[MATERIAL PROVIDED]
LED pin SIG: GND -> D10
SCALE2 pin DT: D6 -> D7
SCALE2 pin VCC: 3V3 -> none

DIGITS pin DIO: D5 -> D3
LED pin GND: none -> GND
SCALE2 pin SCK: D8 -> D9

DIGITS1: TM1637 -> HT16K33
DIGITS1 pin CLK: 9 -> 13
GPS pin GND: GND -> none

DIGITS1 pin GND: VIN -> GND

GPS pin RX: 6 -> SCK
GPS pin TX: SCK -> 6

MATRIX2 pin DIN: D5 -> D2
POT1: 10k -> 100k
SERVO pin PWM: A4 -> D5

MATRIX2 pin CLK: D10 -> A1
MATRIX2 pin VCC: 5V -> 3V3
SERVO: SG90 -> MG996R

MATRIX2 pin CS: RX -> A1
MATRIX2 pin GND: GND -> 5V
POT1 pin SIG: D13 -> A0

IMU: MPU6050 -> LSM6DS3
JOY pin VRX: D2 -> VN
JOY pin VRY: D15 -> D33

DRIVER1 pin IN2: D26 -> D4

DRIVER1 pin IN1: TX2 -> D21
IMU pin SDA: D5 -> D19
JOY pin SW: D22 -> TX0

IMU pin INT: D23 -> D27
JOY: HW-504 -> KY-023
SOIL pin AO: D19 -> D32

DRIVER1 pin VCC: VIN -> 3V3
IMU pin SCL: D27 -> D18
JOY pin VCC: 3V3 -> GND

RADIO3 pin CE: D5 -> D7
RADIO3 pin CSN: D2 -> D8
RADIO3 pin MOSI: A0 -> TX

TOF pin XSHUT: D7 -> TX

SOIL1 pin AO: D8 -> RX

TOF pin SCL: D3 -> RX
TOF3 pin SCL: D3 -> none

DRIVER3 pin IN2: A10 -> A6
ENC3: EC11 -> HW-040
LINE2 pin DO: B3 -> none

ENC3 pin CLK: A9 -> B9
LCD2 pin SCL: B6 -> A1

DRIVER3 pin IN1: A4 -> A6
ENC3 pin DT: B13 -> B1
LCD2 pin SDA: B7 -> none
[/MATERIAL PROVIDED]
The lines from the one with "GPS pin RX: 6 -> SCK" through the end of the data above are to be set down exactly, with both boundary lines included and no other lines.

GPS pin RX: 6 -> SCK
GPS pin TX: SCK -> 6

MATRIX2 pin DIN: D5 -> D2
POT1: 10k -> 100k
SERVO pin PWM: A4 -> D5

MATRIX2 pin CLK: D10 -> A1
MATRIX2 pin VCC: 5V -> 3V3
SERVO: SG90 -> MG996R

MATRIX2 pin CS: RX -> A1
MATRIX2 pin GND: GND -> 5V
POT1 pin SIG: D13 -> A0

IMU: MPU6050 -> LSM6DS3
JOY pin VRX: D2 -> VN
JOY pin VRY: D15 -> D33

DRIVER1 pin IN2: D26 -> D4

DRIVER1 pin IN1: TX2 -> D21
IMU pin SDA: D5 -> D19
JOY pin SW: D22 -> TX0

IMU pin INT: D23 -> D27
JOY: HW-504 -> KY-023
SOIL pin AO: D19 -> D32

DRIVER1 pin VCC: VIN -> 3V3
IMU pin SCL: D27 -> D18
JOY pin VCC: 3V3 -> GND

RADIO3 pin CE: D5 -> D7
RADIO3 pin CSN: D2 -> D8
RADIO3 pin MOSI: A0 -> TX

TOF pin XSHUT: D7 -> TX

SOIL1 pin AO: D8 -> RX

TOF pin SCL: D3 -> RX
TOF3 pin SCL: D3 -> none

DRIVER3 pin IN2: A10 -> A6
ENC3: EC11 -> HW-040
LINE2 pin DO: B3 -> none

ENC3 pin CLK: A9 -> B9
LCD2 pin SCL: B6 -> A1

DRIVER3 pin IN1: A4 -> A6
ENC3 pin DT: B13 -> B1
LCD2 pin SDA: B7 -> none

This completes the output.